**What is being asked:** The whole listing, exactly as given: write it out, leaving out each image.
--- --- ---
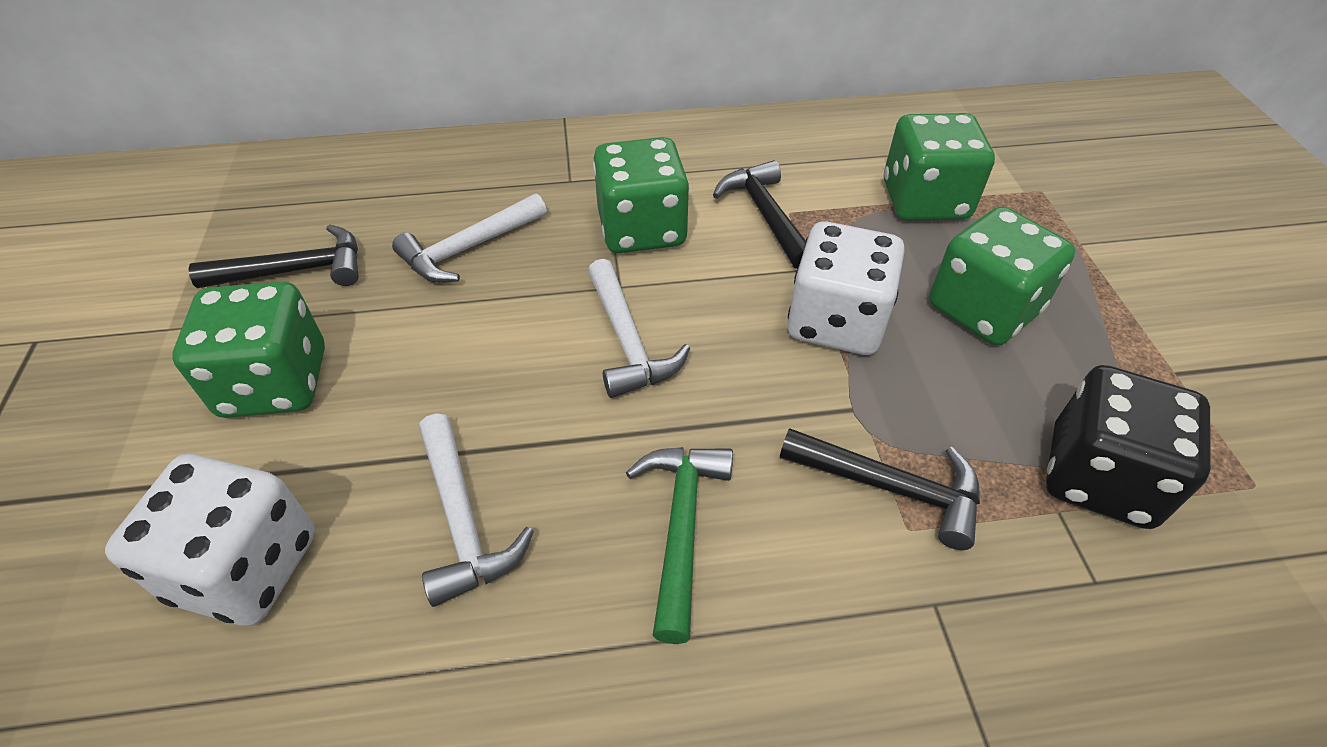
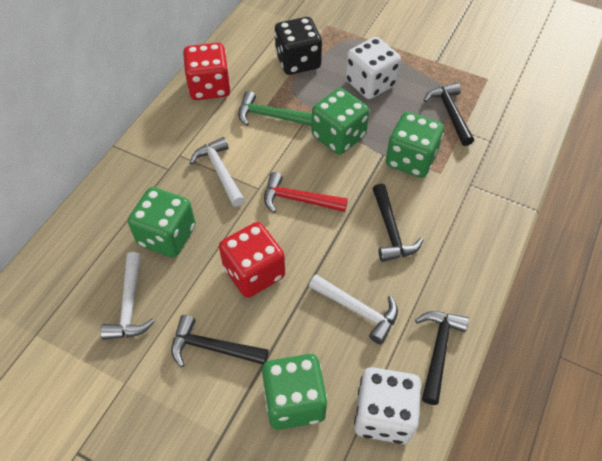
black hammer: 3 -> 4
red dice: 0 -> 2
red hammer: 0 -> 1

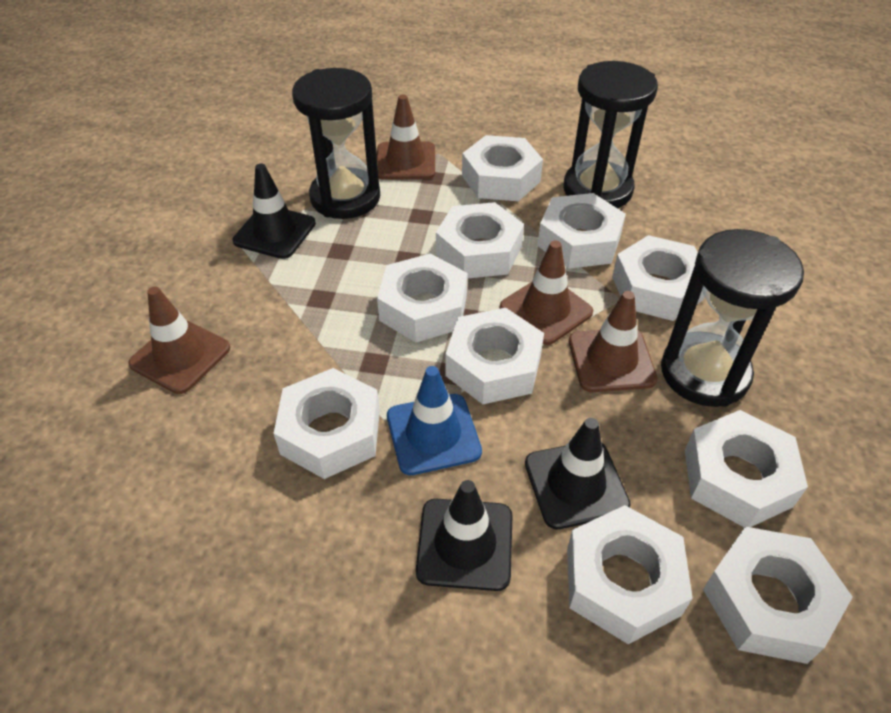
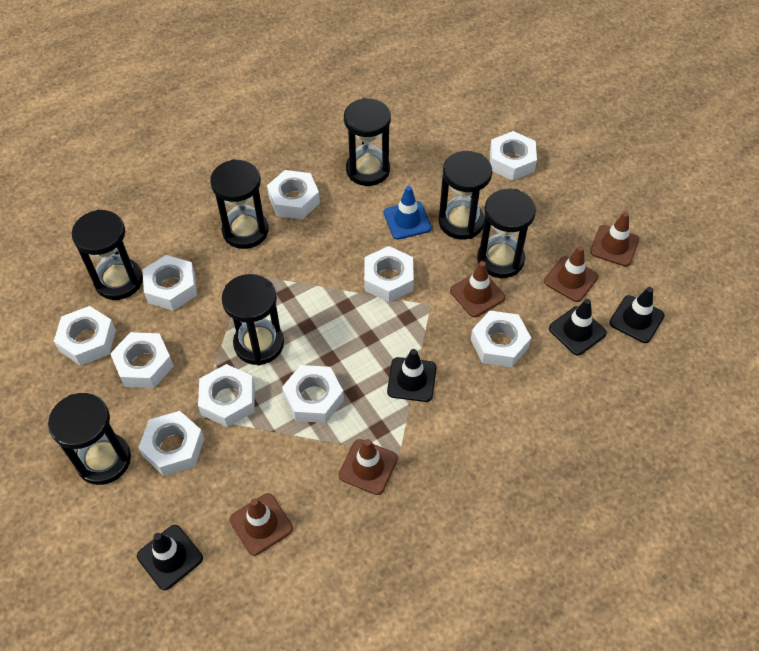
black hourglass: 3 -> 7
black traffic cone: 3 -> 4
brown traffic cone: 4 -> 5

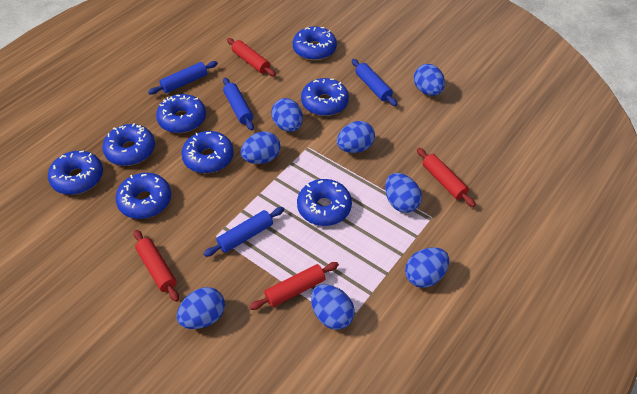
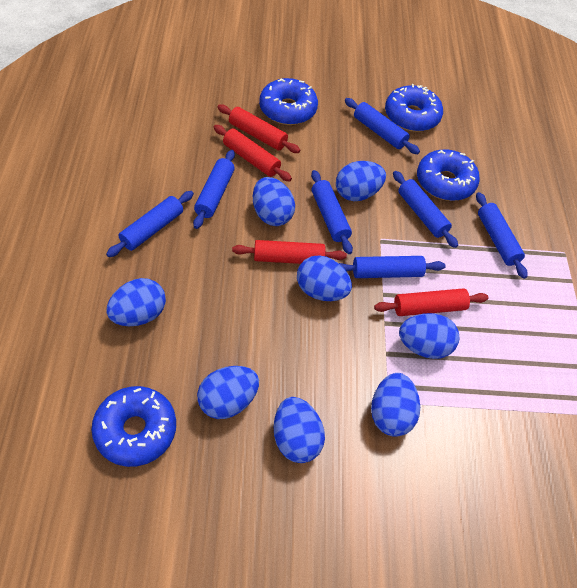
blue donut: 8 -> 4
blue rolling pin: 4 -> 7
--- --- ---
**Answer to this problem:**
black hammer: 3 -> 4
red dice: 0 -> 2
red hammer: 0 -> 1

black hourglass: 3 -> 7
black traffic cone: 3 -> 4
brown traffic cone: 4 -> 5

blue donut: 8 -> 4
blue rolling pin: 4 -> 7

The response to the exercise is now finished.